======== Records for the exercise ========

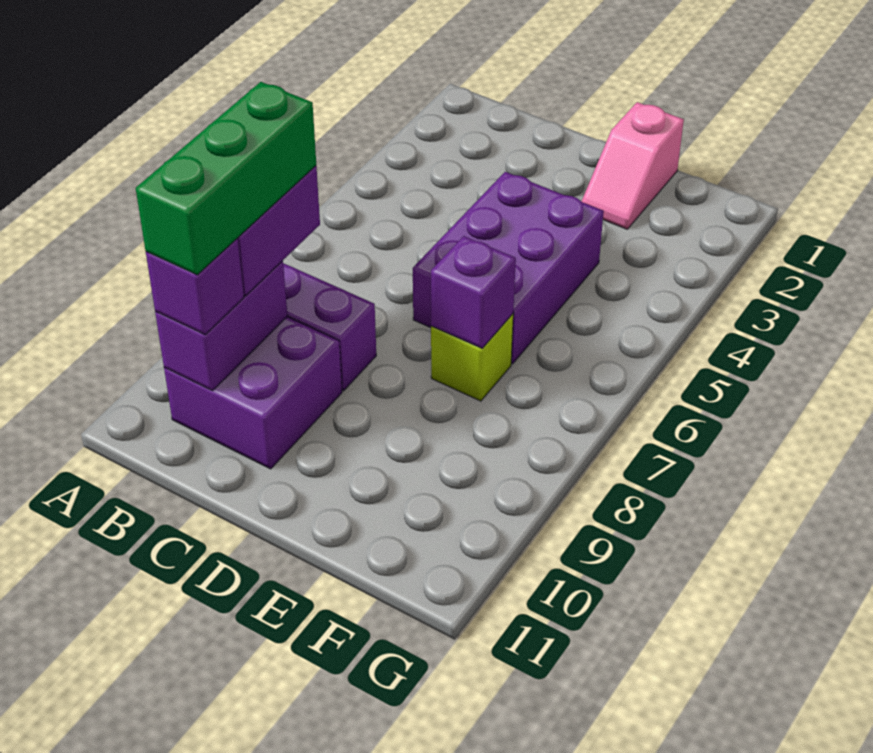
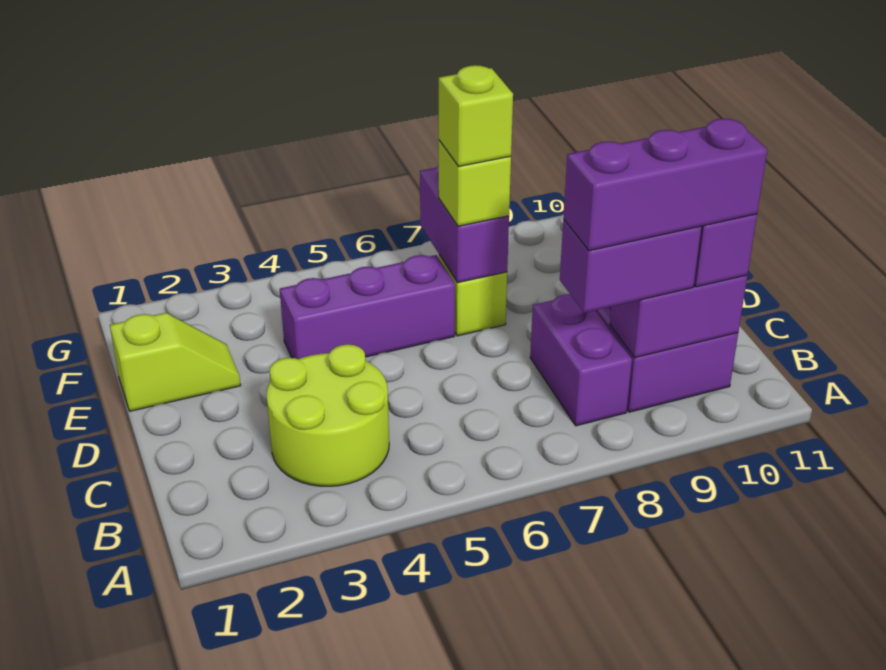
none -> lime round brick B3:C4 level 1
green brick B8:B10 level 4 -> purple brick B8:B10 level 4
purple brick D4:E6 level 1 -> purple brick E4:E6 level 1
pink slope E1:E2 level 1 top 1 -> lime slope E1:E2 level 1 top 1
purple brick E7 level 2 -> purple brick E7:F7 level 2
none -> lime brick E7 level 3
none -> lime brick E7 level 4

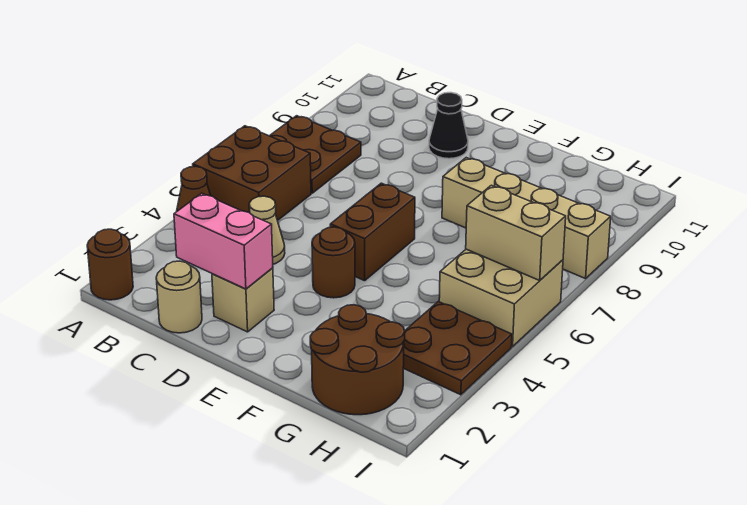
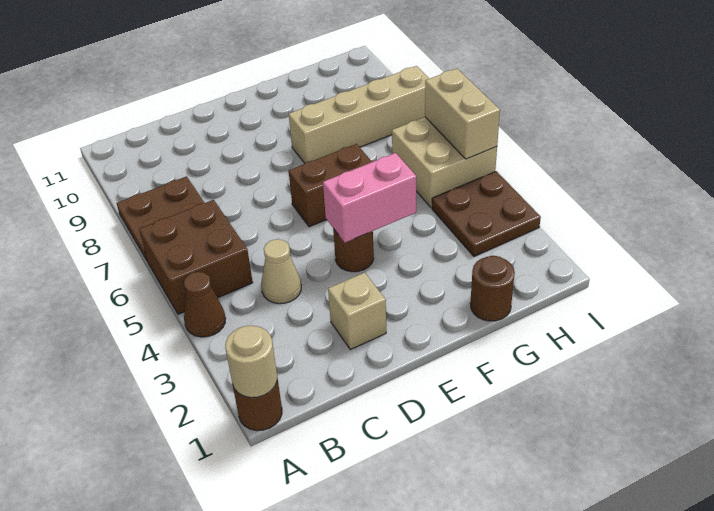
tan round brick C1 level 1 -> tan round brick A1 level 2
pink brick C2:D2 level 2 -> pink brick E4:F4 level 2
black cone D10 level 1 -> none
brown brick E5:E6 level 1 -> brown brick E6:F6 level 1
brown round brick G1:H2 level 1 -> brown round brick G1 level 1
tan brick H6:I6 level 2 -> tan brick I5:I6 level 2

========

Lines from the one that contains "pink slope E1:E2" to the final line of the material are the whole answer. Reproduce them word for word and skip the pictures.

pink slope E1:E2 level 1 top 1 -> lime slope E1:E2 level 1 top 1
purple brick E7 level 2 -> purple brick E7:F7 level 2
none -> lime brick E7 level 3
none -> lime brick E7 level 4

tan round brick C1 level 1 -> tan round brick A1 level 2
pink brick C2:D2 level 2 -> pink brick E4:F4 level 2
black cone D10 level 1 -> none
brown brick E5:E6 level 1 -> brown brick E6:F6 level 1
brown round brick G1:H2 level 1 -> brown round brick G1 level 1
tan brick H6:I6 level 2 -> tan brick I5:I6 level 2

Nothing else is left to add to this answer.